Instruction – Pick out each line in these entries that contains the string "depth".
───── Records for this exercise
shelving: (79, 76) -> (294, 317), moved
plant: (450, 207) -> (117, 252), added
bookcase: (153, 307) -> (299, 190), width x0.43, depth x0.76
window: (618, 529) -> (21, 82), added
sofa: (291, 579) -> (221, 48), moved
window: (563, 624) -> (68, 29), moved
──────────
───── Records for this exercise
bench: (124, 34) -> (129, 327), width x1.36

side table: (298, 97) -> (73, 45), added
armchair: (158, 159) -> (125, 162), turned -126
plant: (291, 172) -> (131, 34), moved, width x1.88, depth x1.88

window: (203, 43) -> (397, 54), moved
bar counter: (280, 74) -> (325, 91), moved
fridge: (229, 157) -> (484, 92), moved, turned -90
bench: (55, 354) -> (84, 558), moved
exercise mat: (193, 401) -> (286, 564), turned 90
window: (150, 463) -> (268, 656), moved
──────────
───── Records for this exercise
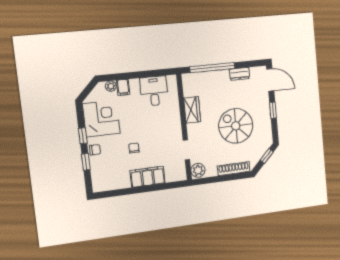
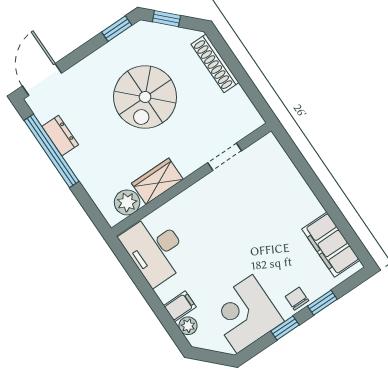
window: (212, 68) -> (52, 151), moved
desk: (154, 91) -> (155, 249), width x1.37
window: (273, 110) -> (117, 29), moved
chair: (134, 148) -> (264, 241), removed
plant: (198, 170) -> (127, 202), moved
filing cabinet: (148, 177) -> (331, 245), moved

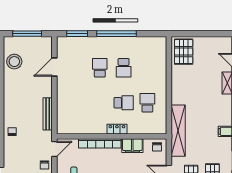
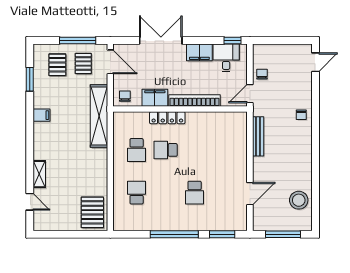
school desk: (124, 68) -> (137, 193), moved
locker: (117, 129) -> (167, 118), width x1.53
──────────
Answer to the exercise –
bookcase: (153, 307) -> (299, 190), width x0.43, depth x0.76
plant: (291, 172) -> (131, 34), moved, width x1.88, depth x1.88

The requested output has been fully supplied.